- _Exercise aim_: The reply should reproduce every line of the data below word for word, minus any images.

Top of Data under study

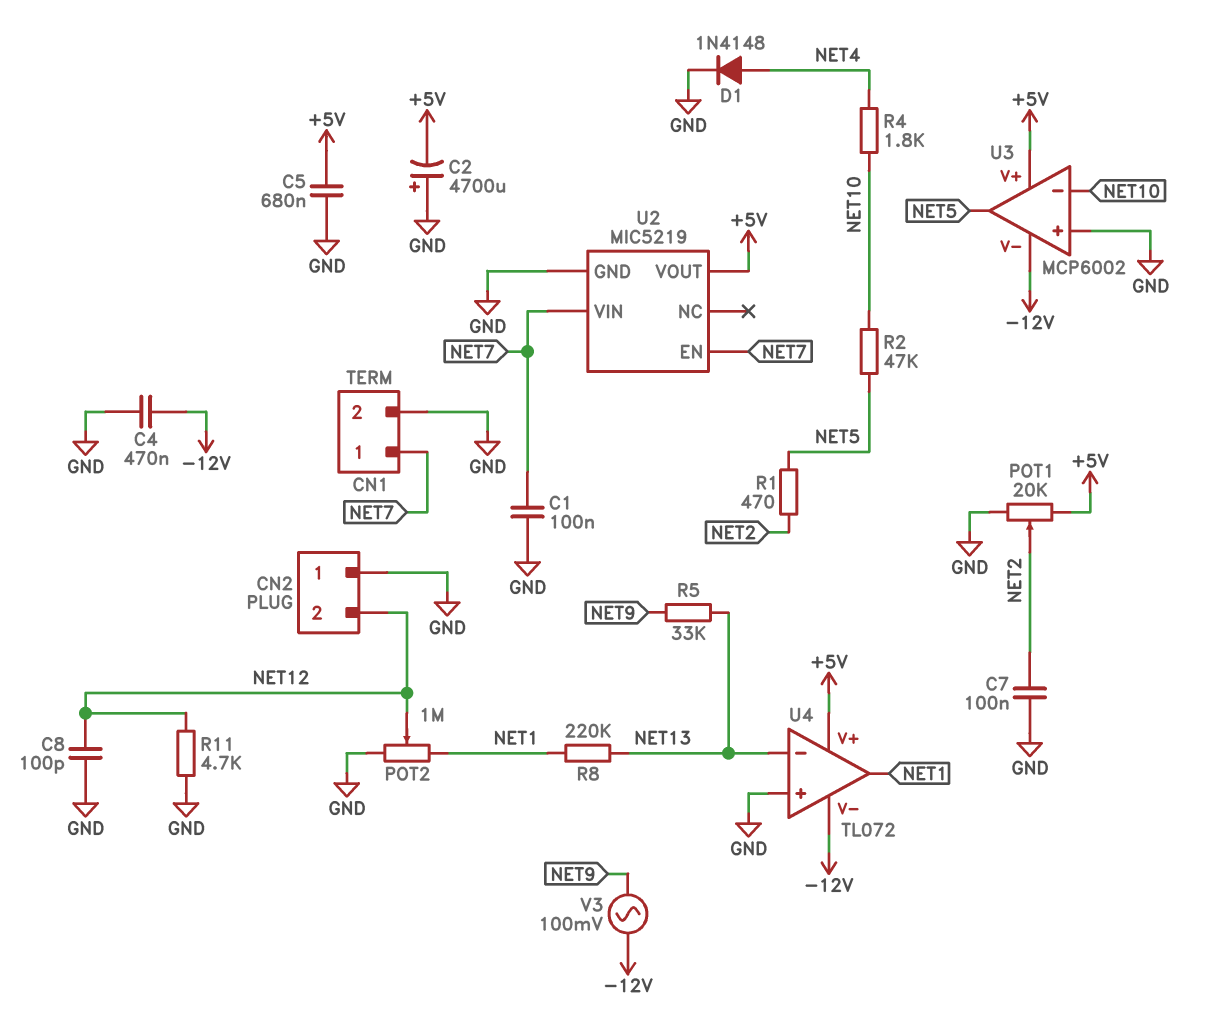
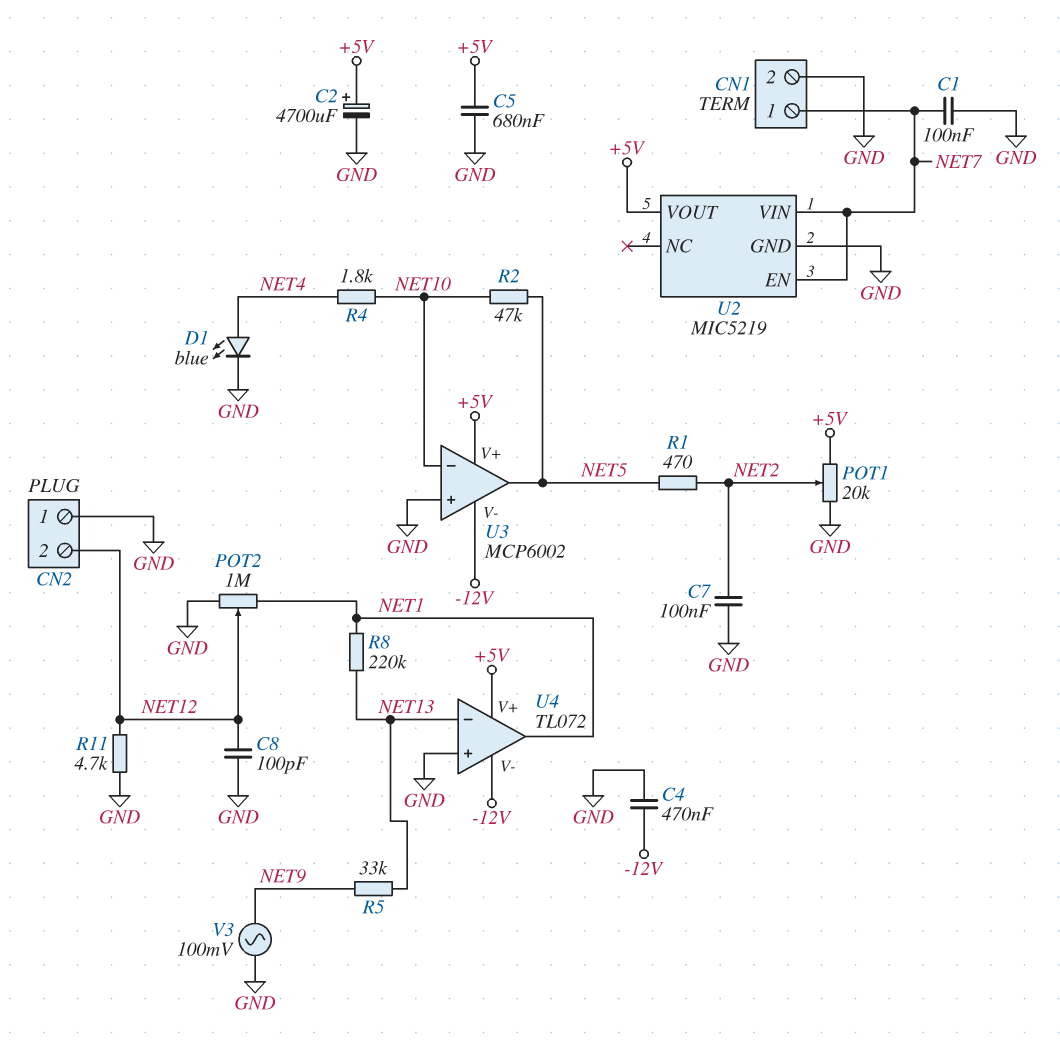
C2: 4700uF (plus GND, minus +5V) -> 4700uF (plus +5V, minus GND)
D1: diode 1N4148 (A NET4, K GND) -> LED blue (A NET4, K GND)
V3: AC 100mV (-12V, NET9) -> AC 100mV (GND, NET9)

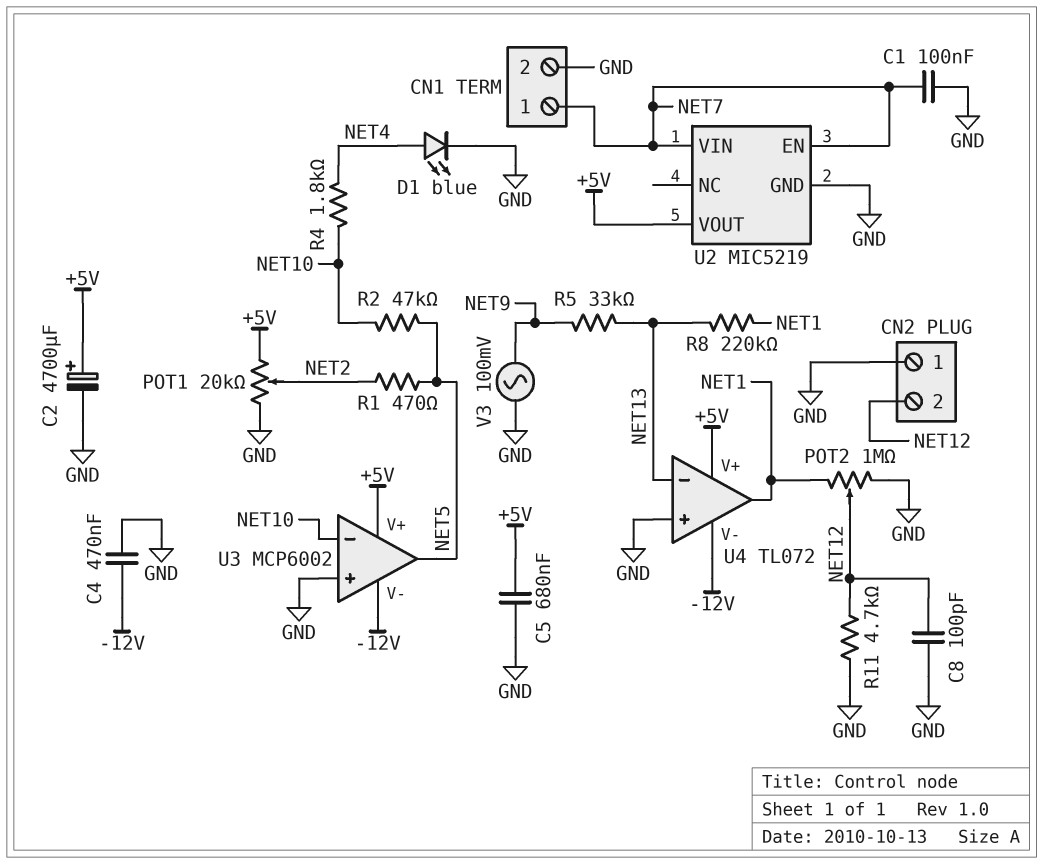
C7: 100nF (GND, NET2) -> none

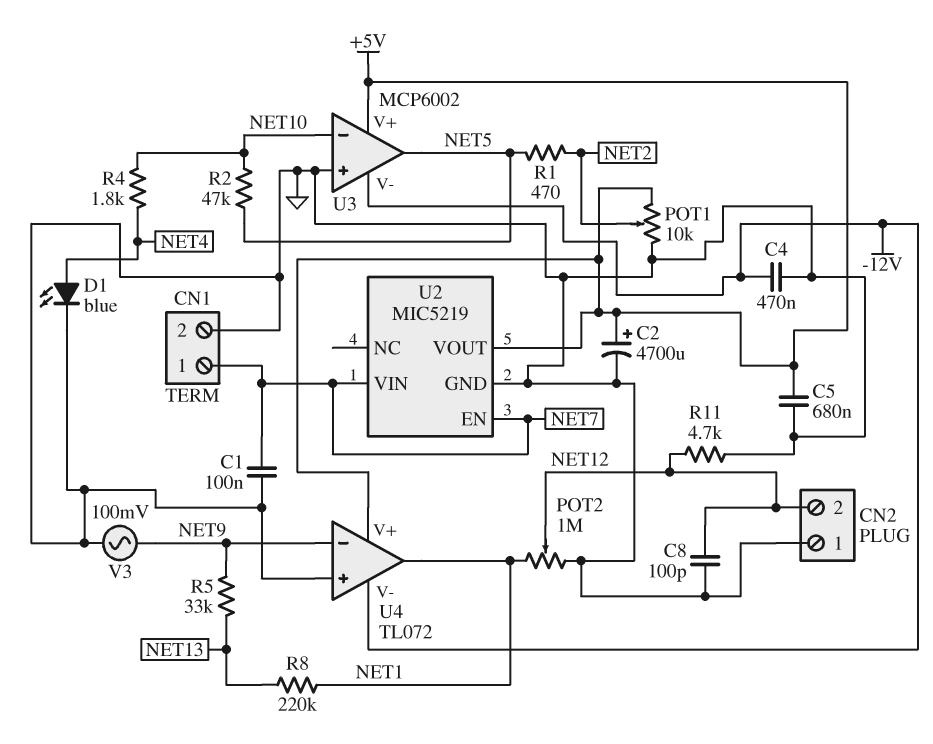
POT1: 20k (+5V, GND, wiper NET2) -> 10k (+5V, GND, wiper NET2)
U4 pin in-: NET13 -> NET9

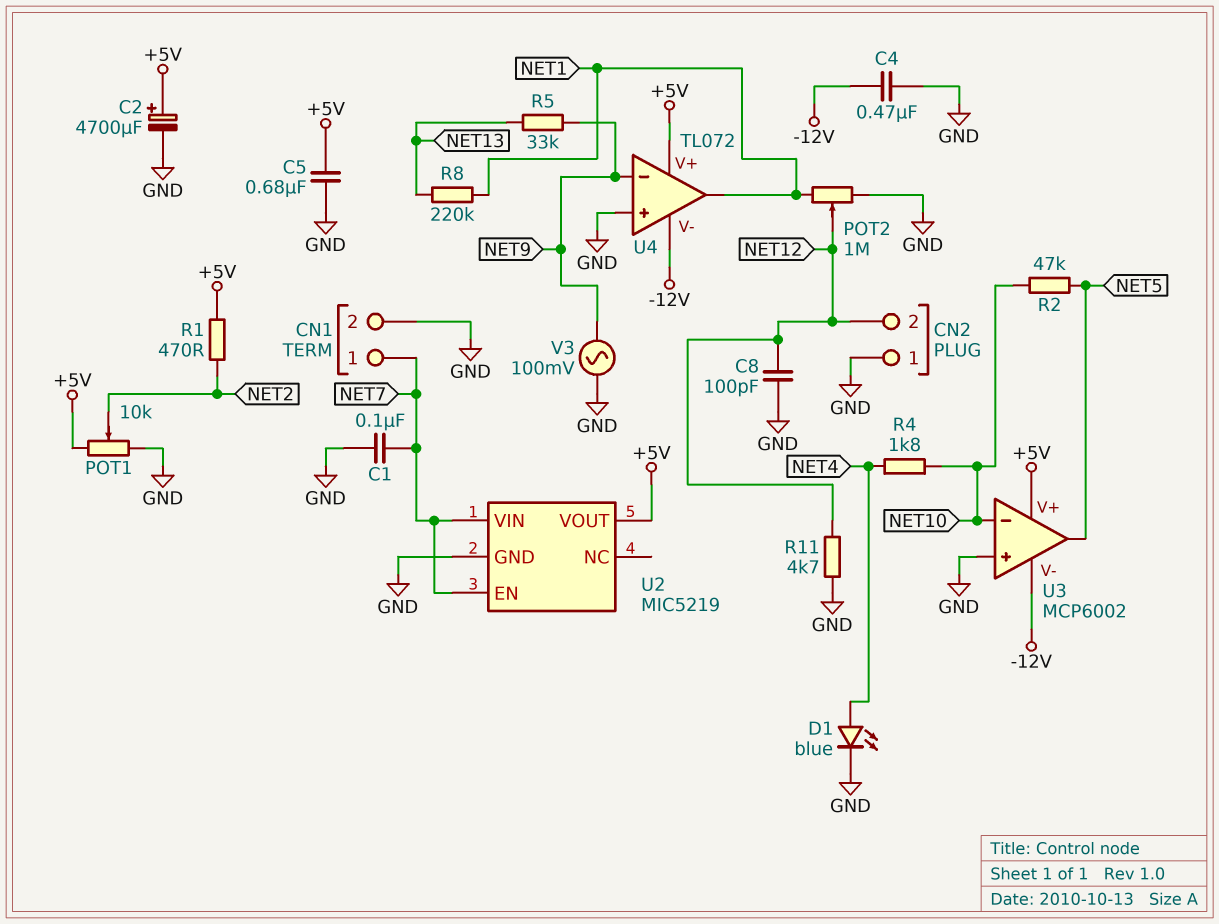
R1: 470 (NET2, NET5) -> 470 (+5V, NET2)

Bottom of Data under study

- _Response area_:
C2: 4700uF (plus GND, minus +5V) -> 4700uF (plus +5V, minus GND)
D1: diode 1N4148 (A NET4, K GND) -> LED blue (A NET4, K GND)
V3: AC 100mV (-12V, NET9) -> AC 100mV (GND, NET9)

C7: 100nF (GND, NET2) -> none

POT1: 20k (+5V, GND, wiper NET2) -> 10k (+5V, GND, wiper NET2)
U4 pin in-: NET13 -> NET9

R1: 470 (NET2, NET5) -> 470 (+5V, NET2)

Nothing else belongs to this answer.